• Work task:
Copy all of the data below exactly as it is given.

• Material provided:
——————————
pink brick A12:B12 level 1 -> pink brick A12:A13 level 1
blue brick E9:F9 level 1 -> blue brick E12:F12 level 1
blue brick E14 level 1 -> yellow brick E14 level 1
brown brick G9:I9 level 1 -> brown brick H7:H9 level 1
——————————
• Completed exercise:
pink brick A12:B12 level 1 -> pink brick A12:A13 level 1
blue brick E9:F9 level 1 -> blue brick E12:F12 level 1
blue brick E14 level 1 -> yellow brick E14 level 1
brown brick G9:I9 level 1 -> brown brick H7:H9 level 1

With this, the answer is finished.